[WHAT YOU ARE ASKED TO DO]
Go through the entries below and print, exactly, the lines starting at the one with "pink house: 0 -> 4" and ending at the one with "yellow watering can: 10 -> 9", keeping both ends and no others.

[RECORDS TO USE]
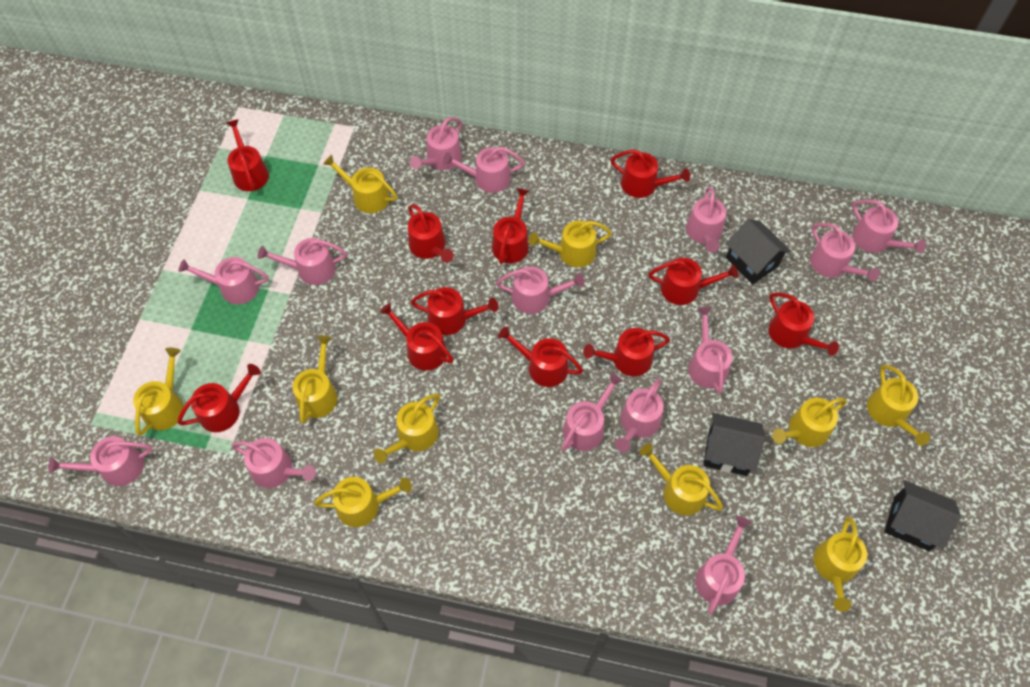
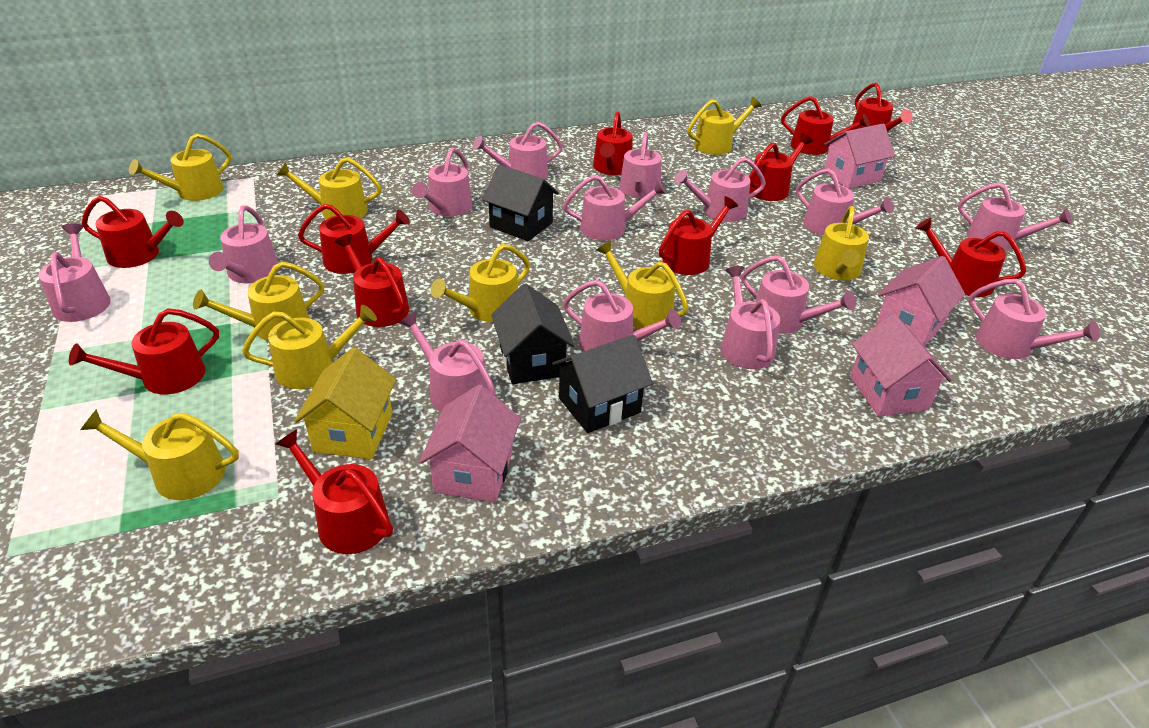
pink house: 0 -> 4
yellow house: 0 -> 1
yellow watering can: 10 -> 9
==
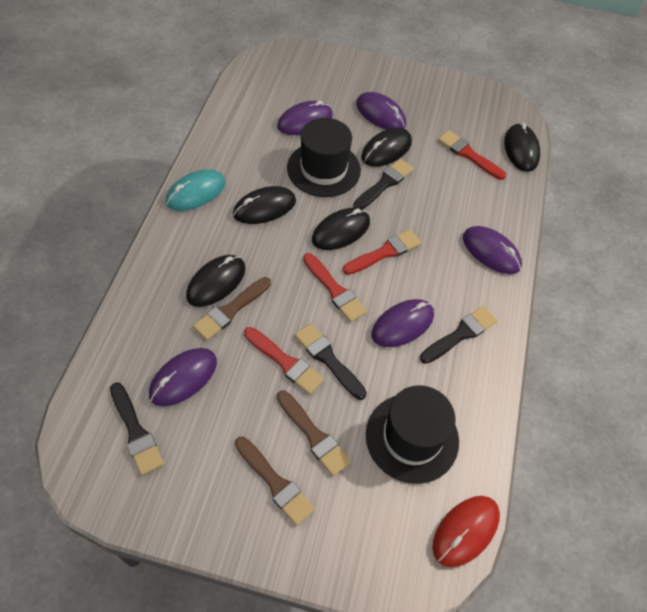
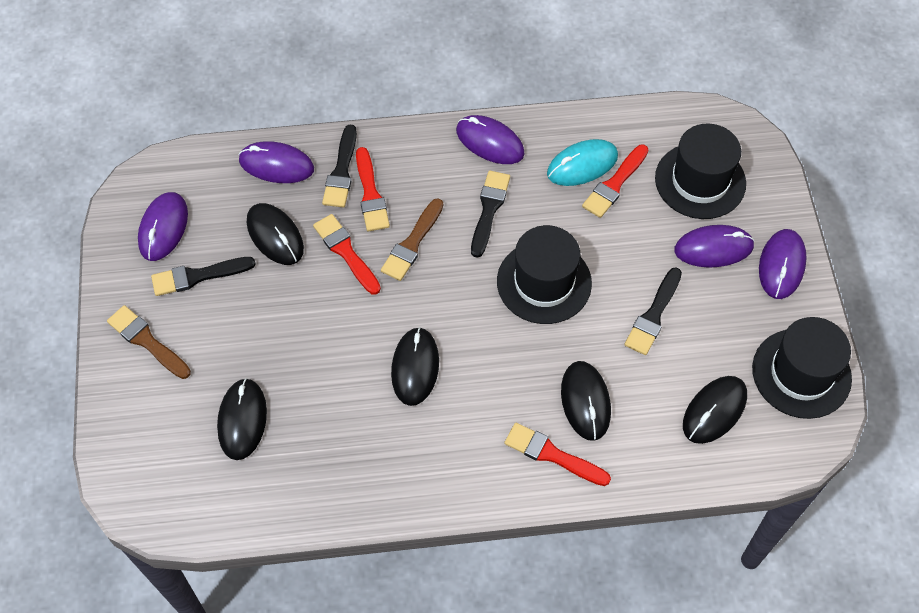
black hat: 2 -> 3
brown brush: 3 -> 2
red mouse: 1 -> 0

[RESULT OF THIS EXERCISE]
pink house: 0 -> 4
yellow house: 0 -> 1
yellow watering can: 10 -> 9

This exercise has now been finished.